YOUR ASSIGNMENT
Please print the entries below exactly, from the line with "bączek [turkusowy] [205" through the line with "kostka domina [biały] [266", including both of those lines and leaving out all others.

DATA EXCERPTS
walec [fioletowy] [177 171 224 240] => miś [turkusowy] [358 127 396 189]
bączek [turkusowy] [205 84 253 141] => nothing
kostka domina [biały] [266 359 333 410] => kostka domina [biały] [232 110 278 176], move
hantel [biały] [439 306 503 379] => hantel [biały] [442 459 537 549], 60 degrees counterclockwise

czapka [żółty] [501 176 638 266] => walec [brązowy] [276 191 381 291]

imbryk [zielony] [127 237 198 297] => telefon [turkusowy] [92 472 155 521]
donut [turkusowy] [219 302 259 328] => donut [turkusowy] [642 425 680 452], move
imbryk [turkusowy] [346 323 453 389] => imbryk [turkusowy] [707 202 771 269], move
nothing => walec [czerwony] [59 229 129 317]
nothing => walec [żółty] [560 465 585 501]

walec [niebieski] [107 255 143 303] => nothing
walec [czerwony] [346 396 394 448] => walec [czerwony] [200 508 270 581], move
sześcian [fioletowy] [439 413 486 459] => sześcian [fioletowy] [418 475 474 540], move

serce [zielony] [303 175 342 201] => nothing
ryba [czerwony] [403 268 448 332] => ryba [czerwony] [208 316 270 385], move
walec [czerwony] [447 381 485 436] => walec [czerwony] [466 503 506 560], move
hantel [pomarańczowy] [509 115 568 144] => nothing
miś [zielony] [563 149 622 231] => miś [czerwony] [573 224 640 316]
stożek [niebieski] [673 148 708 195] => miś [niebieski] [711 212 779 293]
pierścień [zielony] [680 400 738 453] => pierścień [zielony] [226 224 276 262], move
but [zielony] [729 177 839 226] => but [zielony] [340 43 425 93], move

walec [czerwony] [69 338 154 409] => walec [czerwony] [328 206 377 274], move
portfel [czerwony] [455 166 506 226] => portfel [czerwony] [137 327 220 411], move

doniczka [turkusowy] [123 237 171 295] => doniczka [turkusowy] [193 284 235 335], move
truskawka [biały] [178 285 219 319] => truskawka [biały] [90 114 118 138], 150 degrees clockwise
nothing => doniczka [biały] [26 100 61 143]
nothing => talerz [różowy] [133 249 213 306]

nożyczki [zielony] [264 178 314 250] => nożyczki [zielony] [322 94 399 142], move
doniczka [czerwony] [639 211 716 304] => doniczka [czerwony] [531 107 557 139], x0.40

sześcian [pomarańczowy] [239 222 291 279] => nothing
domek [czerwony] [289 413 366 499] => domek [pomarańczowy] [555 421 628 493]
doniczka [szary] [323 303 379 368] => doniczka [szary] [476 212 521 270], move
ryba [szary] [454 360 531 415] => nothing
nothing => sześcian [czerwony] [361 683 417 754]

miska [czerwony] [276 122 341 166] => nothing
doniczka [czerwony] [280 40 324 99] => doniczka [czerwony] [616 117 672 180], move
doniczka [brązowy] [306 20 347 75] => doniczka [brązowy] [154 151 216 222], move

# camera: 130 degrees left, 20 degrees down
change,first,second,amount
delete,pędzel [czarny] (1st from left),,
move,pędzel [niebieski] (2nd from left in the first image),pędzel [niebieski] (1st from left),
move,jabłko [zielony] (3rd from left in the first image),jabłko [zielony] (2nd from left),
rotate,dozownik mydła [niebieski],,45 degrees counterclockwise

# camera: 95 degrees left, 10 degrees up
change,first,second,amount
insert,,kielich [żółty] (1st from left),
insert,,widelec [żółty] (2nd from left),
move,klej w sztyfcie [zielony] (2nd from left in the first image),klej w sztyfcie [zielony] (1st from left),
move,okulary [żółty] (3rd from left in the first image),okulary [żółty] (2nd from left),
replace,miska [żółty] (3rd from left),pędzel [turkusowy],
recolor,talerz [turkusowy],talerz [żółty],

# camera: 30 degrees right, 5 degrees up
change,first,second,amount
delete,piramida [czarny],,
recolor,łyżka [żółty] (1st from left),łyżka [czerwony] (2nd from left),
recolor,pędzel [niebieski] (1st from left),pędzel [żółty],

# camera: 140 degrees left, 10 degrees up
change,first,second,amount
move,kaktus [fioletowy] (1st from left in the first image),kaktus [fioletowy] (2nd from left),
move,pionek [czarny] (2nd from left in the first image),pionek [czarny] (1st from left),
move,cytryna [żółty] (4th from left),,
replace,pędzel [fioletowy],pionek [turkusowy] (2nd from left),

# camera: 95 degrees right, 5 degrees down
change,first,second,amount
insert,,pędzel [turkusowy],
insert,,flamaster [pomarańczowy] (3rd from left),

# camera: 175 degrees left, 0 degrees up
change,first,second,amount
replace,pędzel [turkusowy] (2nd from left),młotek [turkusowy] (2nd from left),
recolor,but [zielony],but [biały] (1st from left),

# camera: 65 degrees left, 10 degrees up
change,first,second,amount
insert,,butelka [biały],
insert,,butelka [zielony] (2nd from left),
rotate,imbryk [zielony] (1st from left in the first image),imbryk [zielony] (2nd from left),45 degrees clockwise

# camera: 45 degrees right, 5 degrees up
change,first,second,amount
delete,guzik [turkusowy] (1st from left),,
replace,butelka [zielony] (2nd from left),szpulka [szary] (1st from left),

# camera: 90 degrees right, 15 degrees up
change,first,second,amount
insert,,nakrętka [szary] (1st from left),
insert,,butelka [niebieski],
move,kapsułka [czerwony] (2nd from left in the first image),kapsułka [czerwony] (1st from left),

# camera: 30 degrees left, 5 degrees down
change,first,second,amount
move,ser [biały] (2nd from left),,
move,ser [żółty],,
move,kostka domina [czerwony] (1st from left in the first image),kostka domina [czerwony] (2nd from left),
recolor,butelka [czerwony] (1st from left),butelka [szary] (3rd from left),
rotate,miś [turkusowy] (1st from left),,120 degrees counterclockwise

PROBLEM SOLUTION
bączek [turkusowy] [205 84 253 141] => nothing
kostka domina [biały] [266 359 333 410] => kostka domina [biały] [232 110 278 176], move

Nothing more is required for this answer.